RAW DATA:
# # # # # # #
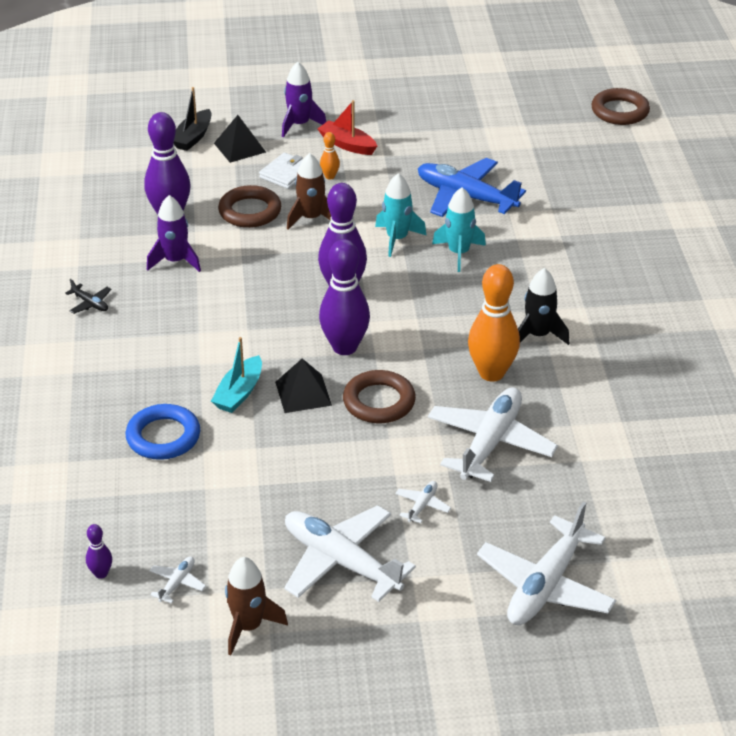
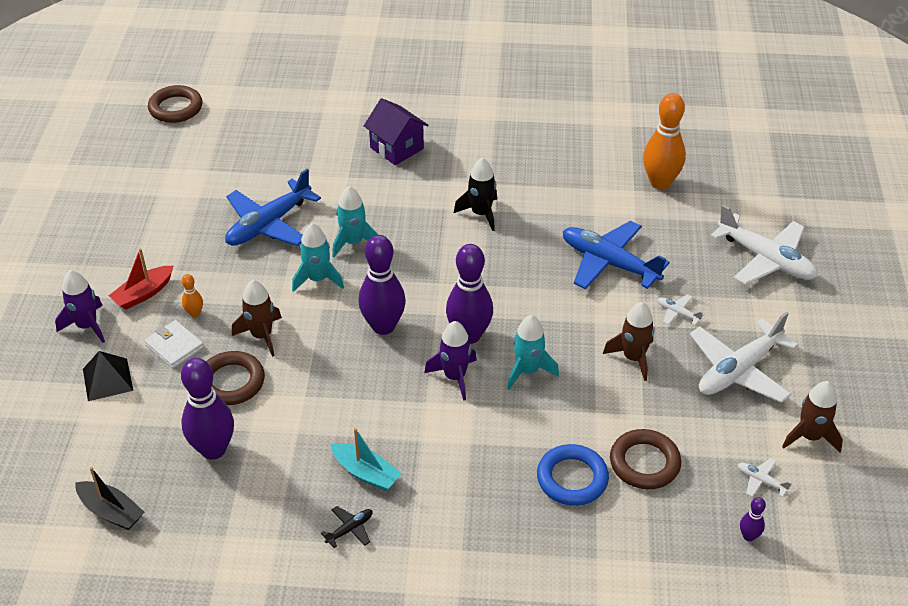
camera: 80 degrees left, 5 degrees up
(175, 261) = (298, 450): purple rocket -> purple rocket (455, 377)
(193, 137) = (67, 418): black boat -> black boat (111, 511)
(239, 393) = (519, 416): turquoise boat -> turquoise boat (366, 473)
(303, 393) = (527, 371): black pyramid -> turquoise rocket
(340, 472) = (633, 358): none -> brown rocket
(379, 402) = (548, 322): brown ring -> brown ring (644, 463)
(490, 443) = (609, 263): white plane -> blue plane
(491, 373) = (523, 248): orange bowling pin -> orange bowling pin (660, 183)
(624, 261) = (397, 148): none -> purple house

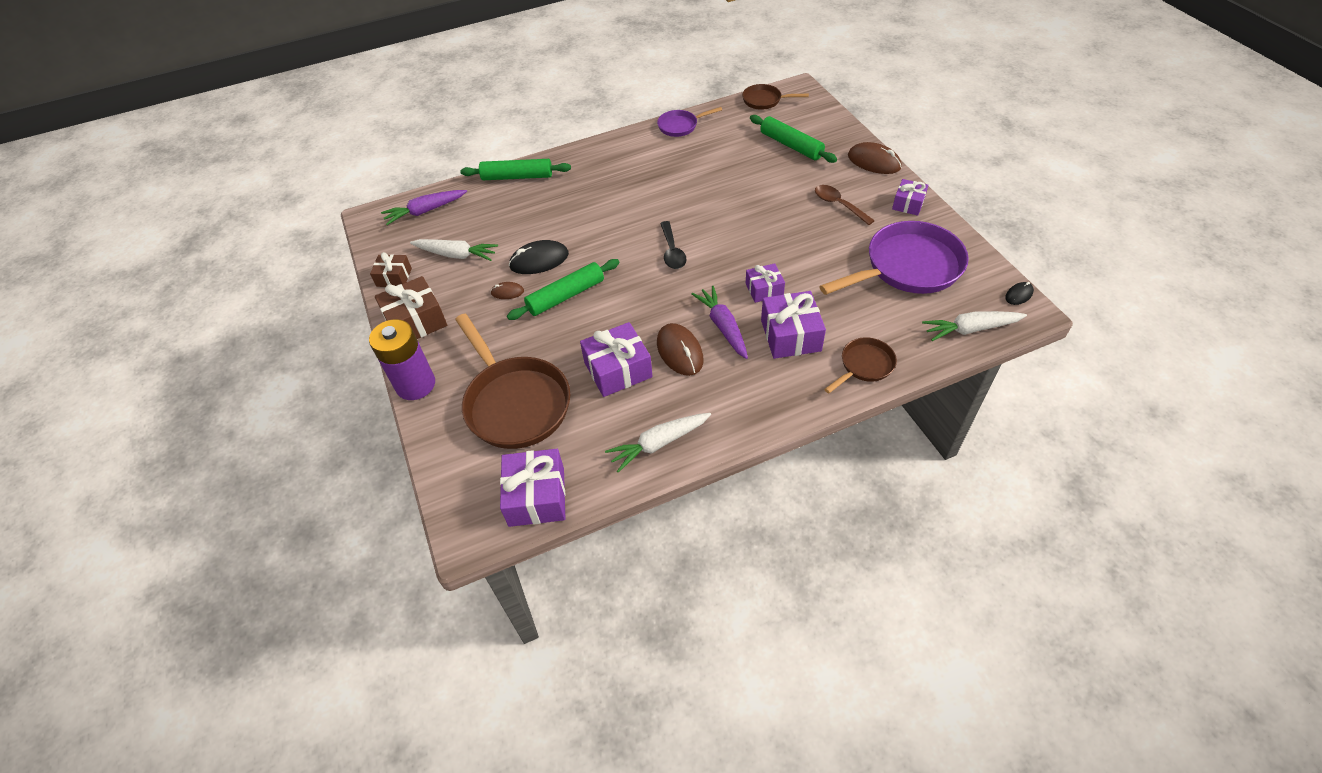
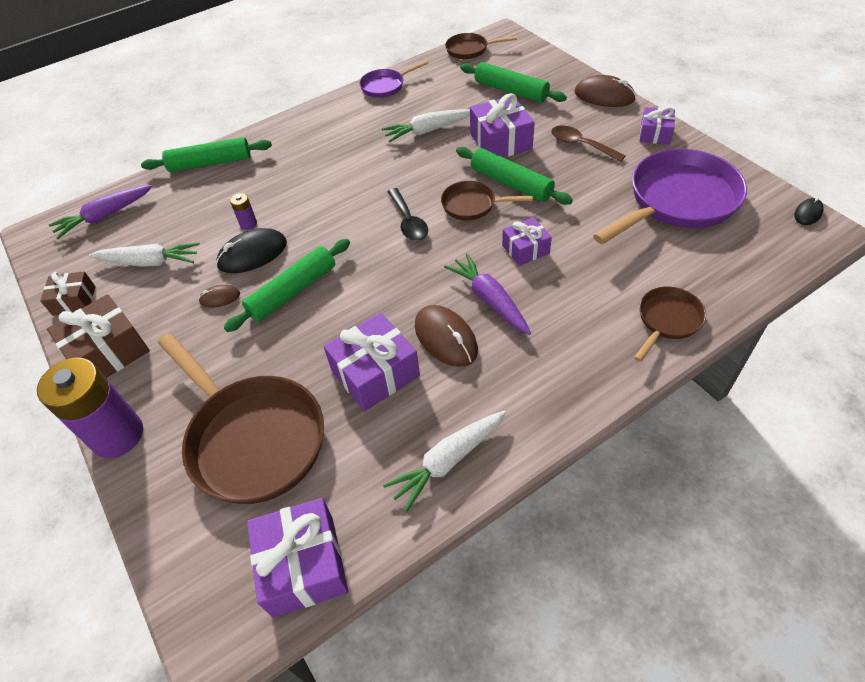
camera: 10 degrees left, 0 degrees up
(540, 234) = (248, 224): none -> purple battery
(729, 245) = (472, 205): none -> brown pan
(767, 231) = (511, 183): none -> green rolling pin
(790, 335) = (571, 298): purple gift -> purple gift (500, 141)
(970, 329) = (771, 259): white carrot -> white carrot (428, 131)

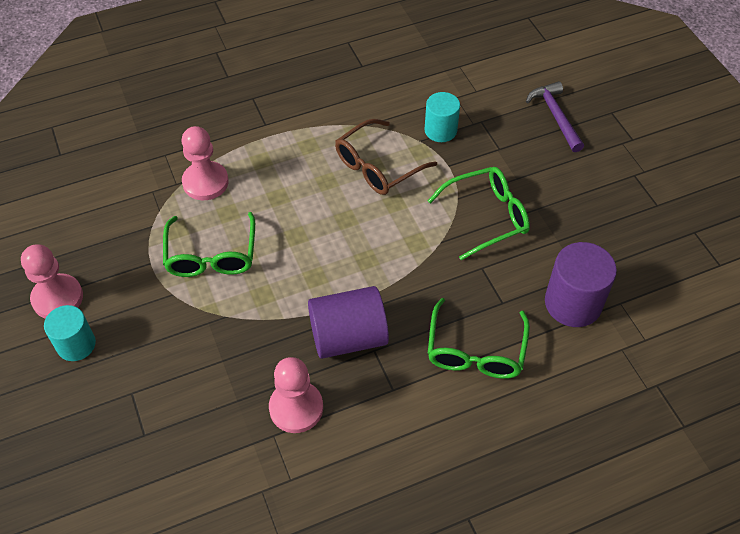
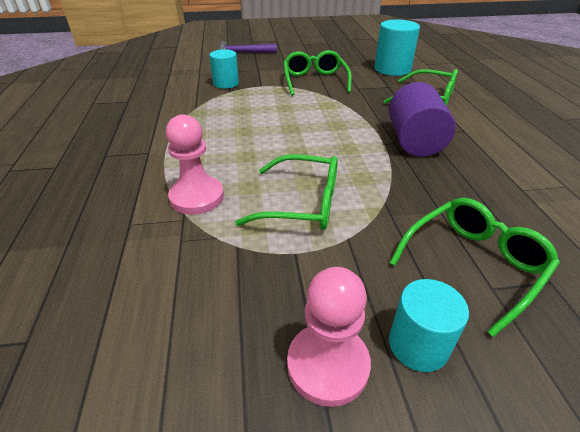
camera: 75 degrees left, 15 degrees down
(155, 382) = (473, 264): none -> green glasses
(296, 408) = (490, 174): pink pawn -> none
(377, 167) = (244, 109): brown glasses -> none
(573, 303) = (392, 69): purple cylinder -> turquoise cylinder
# # # # # # #
PROBLEM TO SOLVE: Each entry above should be copied exactly. The pictures should not.

OUTPUT OF THE EXERCISE:
camera: 80 degrees left, 5 degrees up
(175, 261) = (298, 450): purple rocket -> purple rocket (455, 377)
(193, 137) = (67, 418): black boat -> black boat (111, 511)
(239, 393) = (519, 416): turquoise boat -> turquoise boat (366, 473)
(303, 393) = (527, 371): black pyramid -> turquoise rocket
(340, 472) = (633, 358): none -> brown rocket
(379, 402) = (548, 322): brown ring -> brown ring (644, 463)
(490, 443) = (609, 263): white plane -> blue plane
(491, 373) = (523, 248): orange bowling pin -> orange bowling pin (660, 183)
(624, 261) = (397, 148): none -> purple house

camera: 10 degrees left, 0 degrees up
(540, 234) = (248, 224): none -> purple battery
(729, 245) = (472, 205): none -> brown pan
(767, 231) = (511, 183): none -> green rolling pin
(790, 335) = (571, 298): purple gift -> purple gift (500, 141)
(970, 329) = (771, 259): white carrot -> white carrot (428, 131)

camera: 75 degrees left, 15 degrees down
(155, 382) = (473, 264): none -> green glasses
(296, 408) = (490, 174): pink pawn -> none
(377, 167) = (244, 109): brown glasses -> none
(573, 303) = (392, 69): purple cylinder -> turquoise cylinder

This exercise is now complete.